*** RECORDED DATA Section Begins ***
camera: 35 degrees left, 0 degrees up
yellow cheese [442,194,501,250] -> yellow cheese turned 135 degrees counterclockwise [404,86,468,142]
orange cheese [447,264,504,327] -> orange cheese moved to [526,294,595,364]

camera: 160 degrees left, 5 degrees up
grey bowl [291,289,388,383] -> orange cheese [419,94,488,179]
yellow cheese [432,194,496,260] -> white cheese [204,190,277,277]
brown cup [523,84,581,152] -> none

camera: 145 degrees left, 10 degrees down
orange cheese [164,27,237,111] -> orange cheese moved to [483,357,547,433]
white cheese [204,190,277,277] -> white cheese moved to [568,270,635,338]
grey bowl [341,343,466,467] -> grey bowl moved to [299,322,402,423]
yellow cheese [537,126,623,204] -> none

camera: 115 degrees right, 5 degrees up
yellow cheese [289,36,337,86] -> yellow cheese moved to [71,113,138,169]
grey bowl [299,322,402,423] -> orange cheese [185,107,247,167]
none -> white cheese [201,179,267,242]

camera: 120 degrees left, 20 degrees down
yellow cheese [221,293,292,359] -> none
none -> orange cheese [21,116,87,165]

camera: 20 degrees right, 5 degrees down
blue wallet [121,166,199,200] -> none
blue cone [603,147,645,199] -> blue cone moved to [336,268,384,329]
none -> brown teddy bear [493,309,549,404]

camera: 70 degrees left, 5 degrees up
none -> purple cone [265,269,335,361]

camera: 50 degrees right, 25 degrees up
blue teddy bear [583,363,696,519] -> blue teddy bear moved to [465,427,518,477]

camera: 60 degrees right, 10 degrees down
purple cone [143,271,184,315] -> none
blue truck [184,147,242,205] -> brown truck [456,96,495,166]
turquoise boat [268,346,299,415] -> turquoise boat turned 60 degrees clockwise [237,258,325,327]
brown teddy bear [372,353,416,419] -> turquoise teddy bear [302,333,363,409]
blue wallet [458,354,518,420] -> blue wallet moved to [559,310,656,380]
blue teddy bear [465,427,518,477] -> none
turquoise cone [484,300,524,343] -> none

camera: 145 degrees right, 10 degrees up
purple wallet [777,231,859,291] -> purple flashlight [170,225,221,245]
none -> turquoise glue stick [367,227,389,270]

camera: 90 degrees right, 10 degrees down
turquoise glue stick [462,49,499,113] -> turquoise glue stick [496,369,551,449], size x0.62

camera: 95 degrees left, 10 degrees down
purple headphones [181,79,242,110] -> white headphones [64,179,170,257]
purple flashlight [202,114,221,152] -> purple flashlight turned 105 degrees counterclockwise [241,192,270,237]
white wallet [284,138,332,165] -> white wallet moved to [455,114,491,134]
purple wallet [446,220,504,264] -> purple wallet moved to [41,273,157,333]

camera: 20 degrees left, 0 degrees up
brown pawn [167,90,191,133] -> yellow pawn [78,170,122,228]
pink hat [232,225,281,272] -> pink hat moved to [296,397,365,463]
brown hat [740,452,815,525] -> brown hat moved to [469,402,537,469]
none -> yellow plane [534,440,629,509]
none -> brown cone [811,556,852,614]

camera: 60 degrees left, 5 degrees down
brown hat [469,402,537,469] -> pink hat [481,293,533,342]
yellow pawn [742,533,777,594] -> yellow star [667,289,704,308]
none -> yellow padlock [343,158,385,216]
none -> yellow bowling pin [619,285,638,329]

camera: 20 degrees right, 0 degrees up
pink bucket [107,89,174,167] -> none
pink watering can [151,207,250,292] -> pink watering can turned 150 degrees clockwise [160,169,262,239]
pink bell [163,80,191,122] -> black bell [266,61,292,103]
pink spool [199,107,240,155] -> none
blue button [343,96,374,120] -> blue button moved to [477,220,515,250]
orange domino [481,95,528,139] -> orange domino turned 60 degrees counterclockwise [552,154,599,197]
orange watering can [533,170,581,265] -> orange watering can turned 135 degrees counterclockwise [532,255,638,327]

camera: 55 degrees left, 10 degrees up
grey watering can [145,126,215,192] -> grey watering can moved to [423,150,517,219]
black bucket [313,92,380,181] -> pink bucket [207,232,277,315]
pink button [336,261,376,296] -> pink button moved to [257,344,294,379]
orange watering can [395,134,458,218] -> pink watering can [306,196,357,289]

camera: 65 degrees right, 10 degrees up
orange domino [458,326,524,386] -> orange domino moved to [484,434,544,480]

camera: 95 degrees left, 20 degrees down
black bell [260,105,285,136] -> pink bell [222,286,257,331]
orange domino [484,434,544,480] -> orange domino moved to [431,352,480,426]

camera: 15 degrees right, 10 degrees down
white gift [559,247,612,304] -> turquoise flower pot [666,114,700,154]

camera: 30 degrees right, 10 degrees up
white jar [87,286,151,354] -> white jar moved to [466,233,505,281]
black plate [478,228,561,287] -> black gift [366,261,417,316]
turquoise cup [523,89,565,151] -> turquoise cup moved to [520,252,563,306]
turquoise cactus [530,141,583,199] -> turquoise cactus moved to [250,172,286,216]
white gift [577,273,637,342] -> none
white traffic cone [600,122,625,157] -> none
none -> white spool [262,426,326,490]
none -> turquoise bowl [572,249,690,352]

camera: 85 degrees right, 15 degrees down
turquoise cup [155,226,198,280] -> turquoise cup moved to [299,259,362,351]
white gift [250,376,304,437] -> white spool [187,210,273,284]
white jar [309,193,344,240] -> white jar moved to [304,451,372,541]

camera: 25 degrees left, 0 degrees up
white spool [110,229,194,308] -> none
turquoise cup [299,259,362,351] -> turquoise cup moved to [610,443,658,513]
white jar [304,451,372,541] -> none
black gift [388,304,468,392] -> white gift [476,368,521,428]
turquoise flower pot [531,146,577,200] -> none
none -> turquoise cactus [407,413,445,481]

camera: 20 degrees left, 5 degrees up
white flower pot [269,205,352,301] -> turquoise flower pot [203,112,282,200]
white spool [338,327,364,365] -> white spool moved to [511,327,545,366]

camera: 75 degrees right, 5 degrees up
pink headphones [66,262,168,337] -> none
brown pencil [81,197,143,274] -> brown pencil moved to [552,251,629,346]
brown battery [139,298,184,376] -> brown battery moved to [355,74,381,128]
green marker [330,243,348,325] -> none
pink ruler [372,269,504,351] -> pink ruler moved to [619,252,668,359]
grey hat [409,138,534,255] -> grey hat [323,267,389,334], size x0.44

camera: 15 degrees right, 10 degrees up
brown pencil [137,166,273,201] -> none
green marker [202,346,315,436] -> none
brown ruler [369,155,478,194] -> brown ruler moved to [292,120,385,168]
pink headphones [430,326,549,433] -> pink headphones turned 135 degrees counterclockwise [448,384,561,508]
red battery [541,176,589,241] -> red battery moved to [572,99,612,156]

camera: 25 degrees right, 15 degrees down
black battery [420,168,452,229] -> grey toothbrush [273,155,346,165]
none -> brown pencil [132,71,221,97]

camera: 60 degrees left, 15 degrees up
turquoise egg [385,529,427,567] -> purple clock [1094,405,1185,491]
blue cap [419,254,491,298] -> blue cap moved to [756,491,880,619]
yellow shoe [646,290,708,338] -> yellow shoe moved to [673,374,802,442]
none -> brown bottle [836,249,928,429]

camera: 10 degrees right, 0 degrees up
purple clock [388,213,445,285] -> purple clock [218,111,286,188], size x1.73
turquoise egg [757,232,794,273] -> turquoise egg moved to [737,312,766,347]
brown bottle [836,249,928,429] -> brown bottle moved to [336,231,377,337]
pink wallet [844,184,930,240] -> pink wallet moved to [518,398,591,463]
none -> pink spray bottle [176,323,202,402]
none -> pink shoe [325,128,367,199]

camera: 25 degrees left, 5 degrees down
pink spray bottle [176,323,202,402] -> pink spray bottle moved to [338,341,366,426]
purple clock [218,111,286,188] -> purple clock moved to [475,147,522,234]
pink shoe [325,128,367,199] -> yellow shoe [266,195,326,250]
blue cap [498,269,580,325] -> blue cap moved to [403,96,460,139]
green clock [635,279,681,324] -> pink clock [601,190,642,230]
*** RECORDED DATA Section Ends ***
**DIRECTIONS FOR THIS TASK**
Keep to the lines above, from the first one through the line where "camera: 90 degrees right, 10 degrees down" appears, and copy them exactly.

**TASK RESULT**
camera: 35 degrees left, 0 degrees up
yellow cheese [442,194,501,250] -> yellow cheese turned 135 degrees counterclockwise [404,86,468,142]
orange cheese [447,264,504,327] -> orange cheese moved to [526,294,595,364]

camera: 160 degrees left, 5 degrees up
grey bowl [291,289,388,383] -> orange cheese [419,94,488,179]
yellow cheese [432,194,496,260] -> white cheese [204,190,277,277]
brown cup [523,84,581,152] -> none

camera: 145 degrees left, 10 degrees down
orange cheese [164,27,237,111] -> orange cheese moved to [483,357,547,433]
white cheese [204,190,277,277] -> white cheese moved to [568,270,635,338]
grey bowl [341,343,466,467] -> grey bowl moved to [299,322,402,423]
yellow cheese [537,126,623,204] -> none

camera: 115 degrees right, 5 degrees up
yellow cheese [289,36,337,86] -> yellow cheese moved to [71,113,138,169]
grey bowl [299,322,402,423] -> orange cheese [185,107,247,167]
none -> white cheese [201,179,267,242]

camera: 120 degrees left, 20 degrees down
yellow cheese [221,293,292,359] -> none
none -> orange cheese [21,116,87,165]

camera: 20 degrees right, 5 degrees down
blue wallet [121,166,199,200] -> none
blue cone [603,147,645,199] -> blue cone moved to [336,268,384,329]
none -> brown teddy bear [493,309,549,404]

camera: 70 degrees left, 5 degrees up
none -> purple cone [265,269,335,361]

camera: 50 degrees right, 25 degrees up
blue teddy bear [583,363,696,519] -> blue teddy bear moved to [465,427,518,477]

camera: 60 degrees right, 10 degrees down
purple cone [143,271,184,315] -> none
blue truck [184,147,242,205] -> brown truck [456,96,495,166]
turquoise boat [268,346,299,415] -> turquoise boat turned 60 degrees clockwise [237,258,325,327]
brown teddy bear [372,353,416,419] -> turquoise teddy bear [302,333,363,409]
blue wallet [458,354,518,420] -> blue wallet moved to [559,310,656,380]
blue teddy bear [465,427,518,477] -> none
turquoise cone [484,300,524,343] -> none

camera: 145 degrees right, 10 degrees up
purple wallet [777,231,859,291] -> purple flashlight [170,225,221,245]
none -> turquoise glue stick [367,227,389,270]

camera: 90 degrees right, 10 degrees down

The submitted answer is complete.